(Dataset entries)
□ □ □

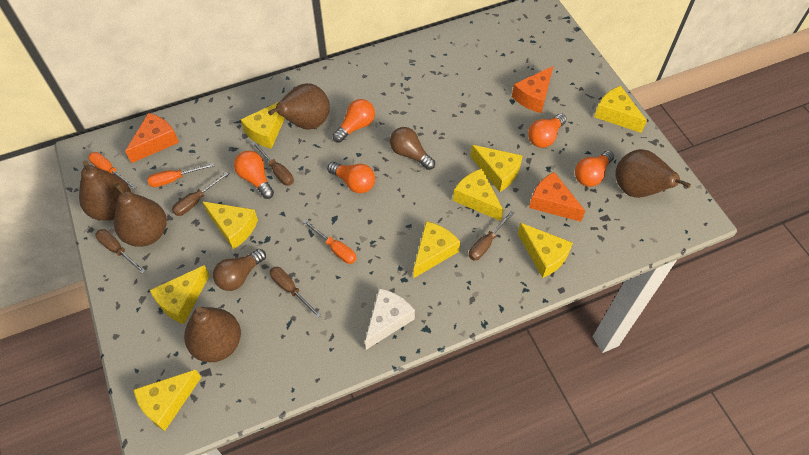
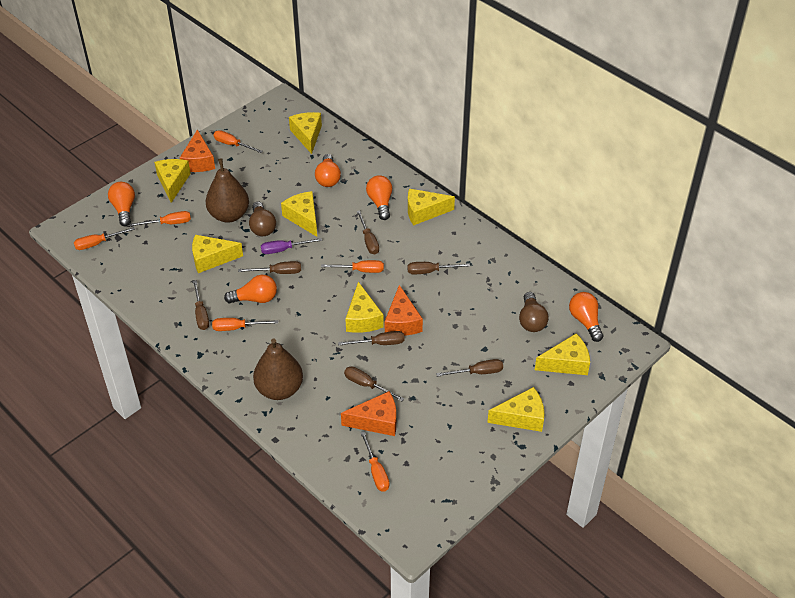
brown pear: 5 -> 2
brown screwdriver: 5 -> 7
orange screwdriver: 3 -> 6
purple screwdriver: 0 -> 1
white cheese: 1 -> 0
yellow cheese: 9 -> 8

□ □ □

> _What to work on_
Each line of the records above must be repeated exactly, but no picture belongs in the copy.

> _Solution below_
brown pear: 5 -> 2
brown screwdriver: 5 -> 7
orange screwdriver: 3 -> 6
purple screwdriver: 0 -> 1
white cheese: 1 -> 0
yellow cheese: 9 -> 8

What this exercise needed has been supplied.